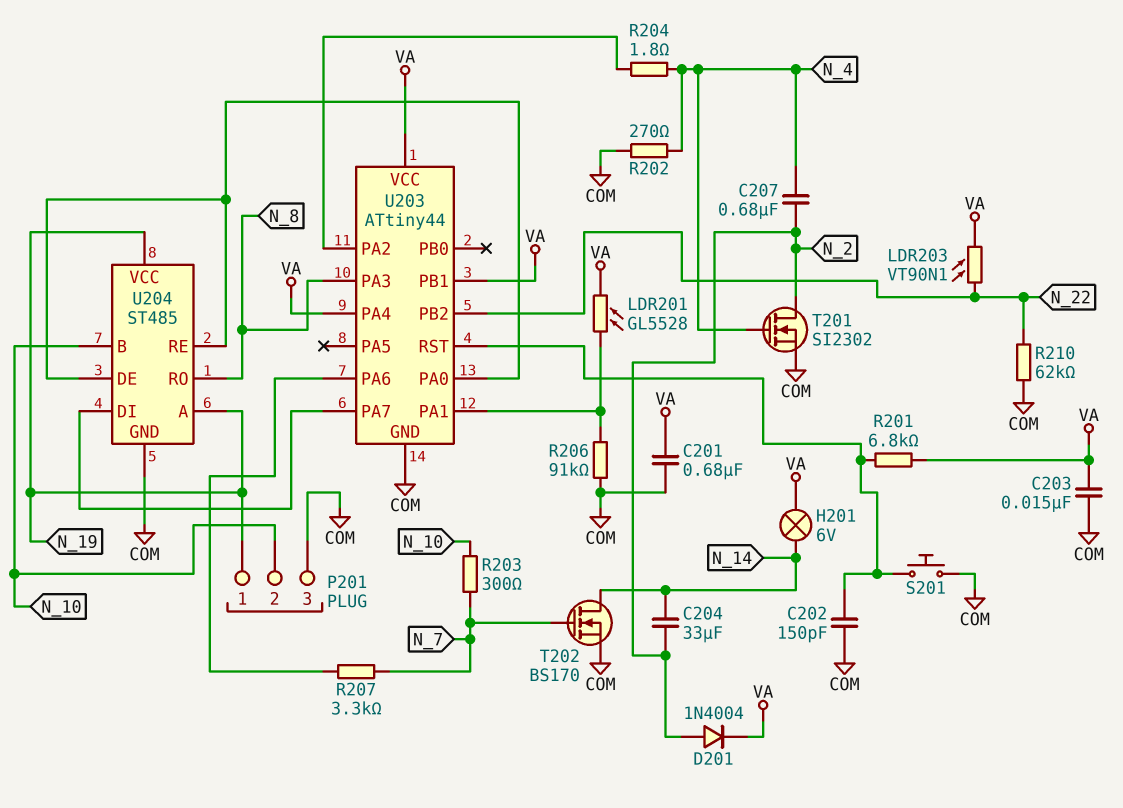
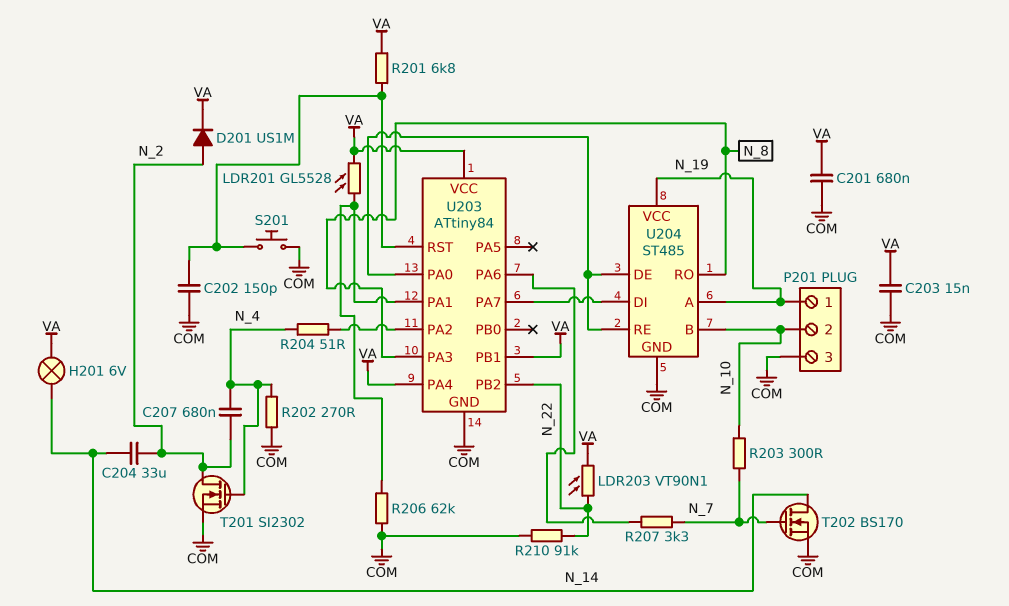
D201: diode 1N4004 (A N_2, K VA) -> diode US1M (A N_2, K VA)
R204: 1.8 (N_4, U203/PA2) -> 51 (N_4, U203/PA2)
R206: 91k (COM, U203/PA1) -> 62k (COM, U203/PA1)
R210: 62k (COM, N_22) -> 91k (COM, N_22)
U203: ATtiny44 -> ATtiny84

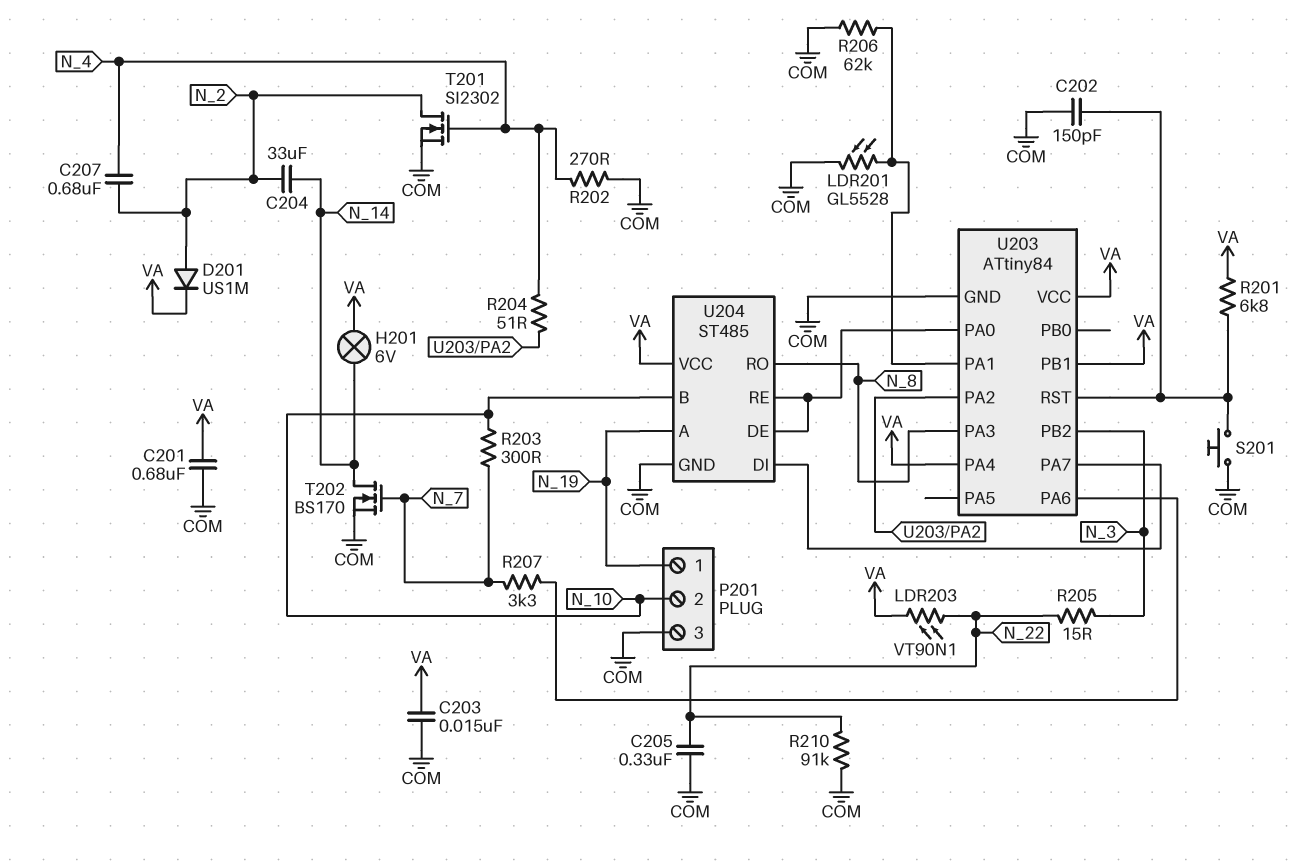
C205: none -> 330nF (COM, N_22)
LDR201: GL5528 (U203/PA1, VA) -> GL5528 (COM, U203/PA1)
R205: none -> 15 (N_3, N_22)
U203 pin PB2: N_22 -> N_3
U204 pin VCC: N_19 -> VA

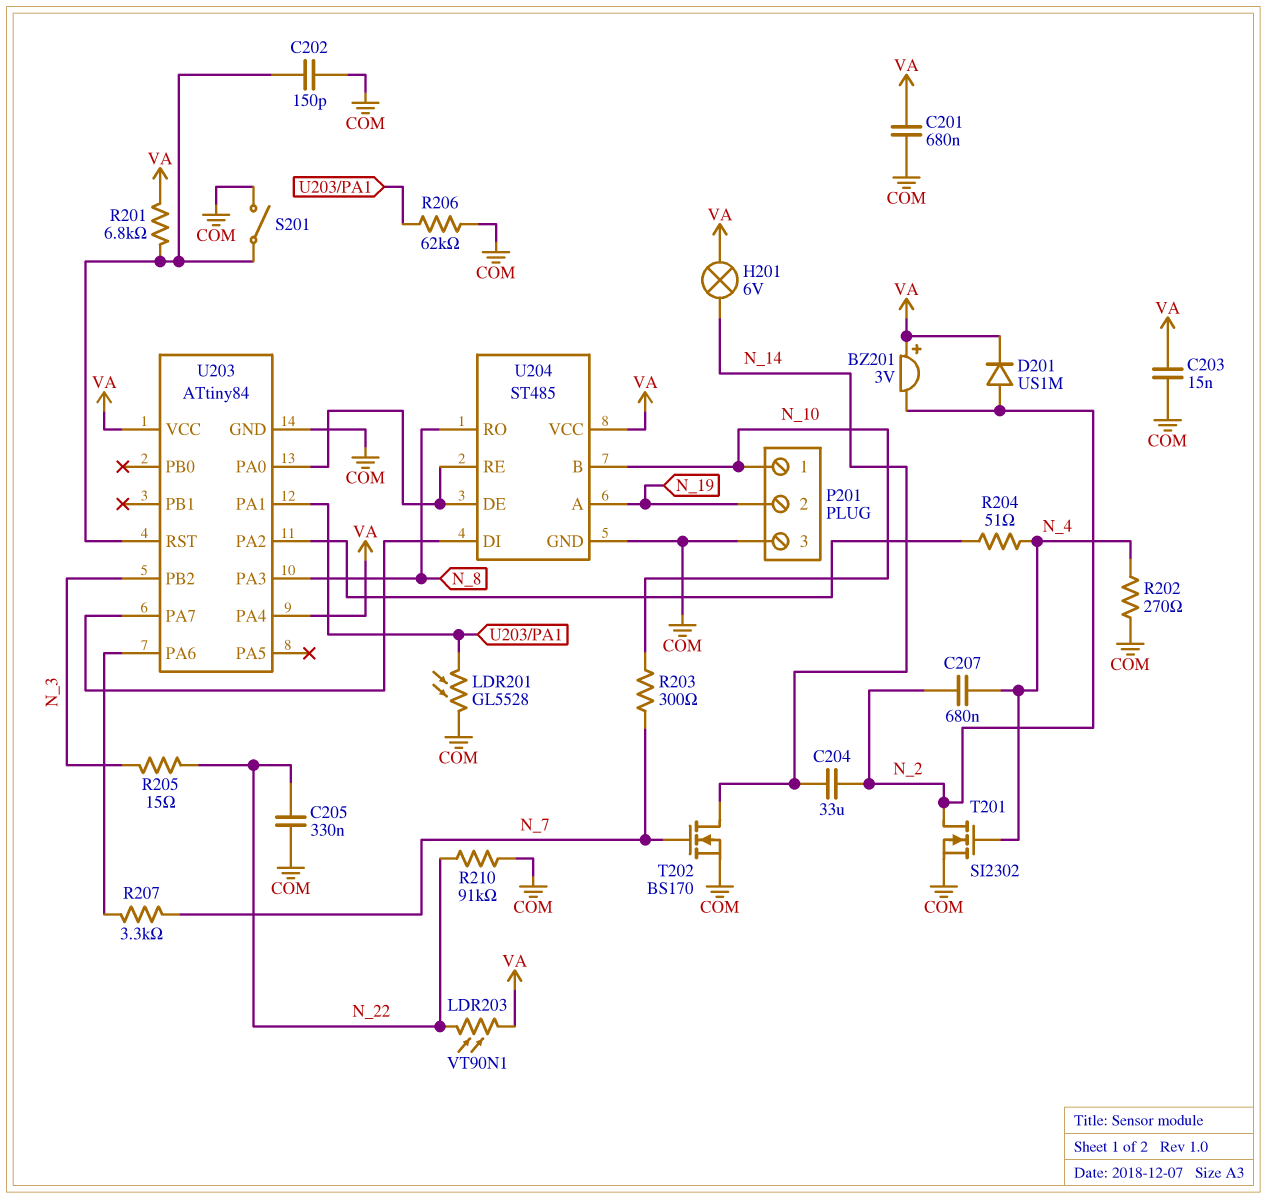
BZ201: none -> buzzer 3V (plus VA, minus N_2)
P201 pin 1: N_19 -> N_10
P201 pin 2: N_10 -> N_19
S201: button (COM, U203/RST) -> switch (COM, U203/RST)
U203 pin PB1: VA -> none

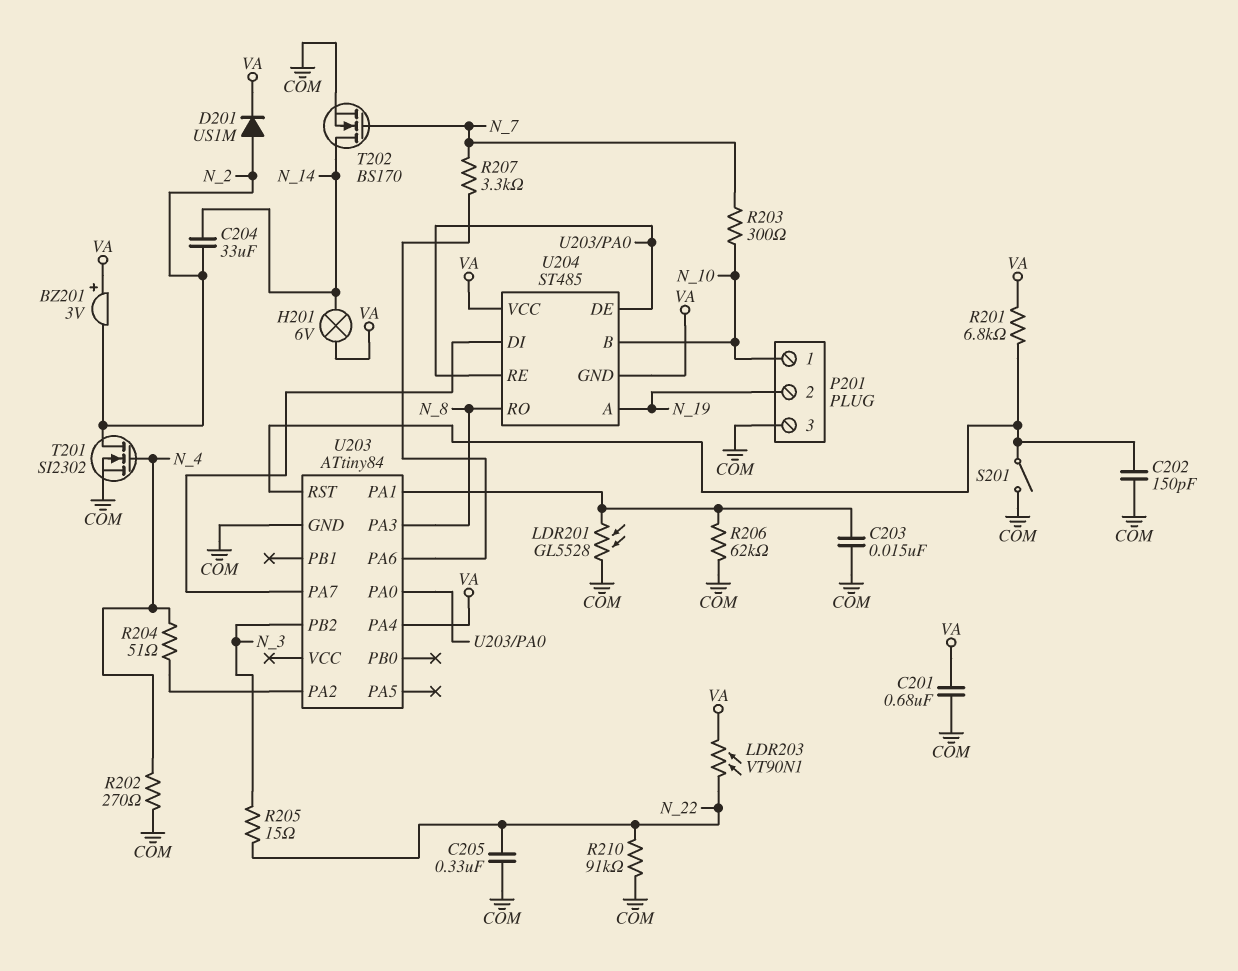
C203: 15nF (COM, VA) -> 15nF (COM, U203/PA1)
C207: 680nF (N_2, N_4) -> none
U203 pin VCC: VA -> none
U204 pin GND: COM -> VA

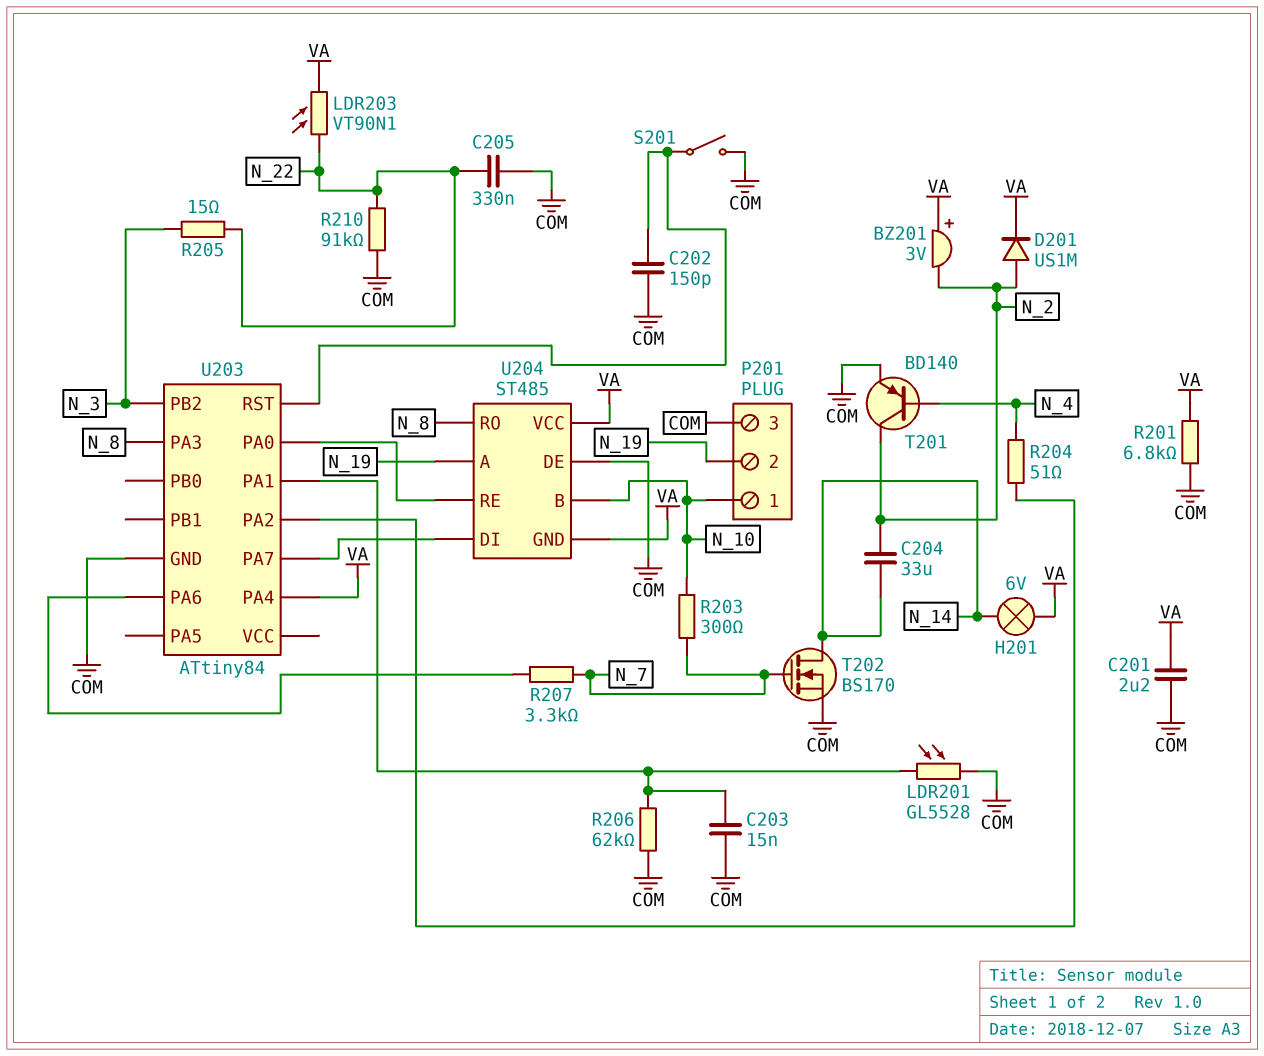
C201: 680nF (COM, VA) -> 2.2uF (COM, VA)
R201: 6.8k (U203/RST, VA) -> 6.8k (COM, VA)
R202: 270 (COM, N_4) -> none
T201: NMOS SI2302 (G N_4, D N_2, S COM) -> PNP BD140 (B N_4, C N_2, E COM)
U204 pin DE: U203/PA0 -> COM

=======

Problem details
Send back exactly the lines of the listing above, beginning at the line containing "T201: NMOS SI2302" and ending with the last. Add nothing.

Task answer
T201: NMOS SI2302 (G N_4, D N_2, S COM) -> PNP BD140 (B N_4, C N_2, E COM)
U204 pin DE: U203/PA0 -> COM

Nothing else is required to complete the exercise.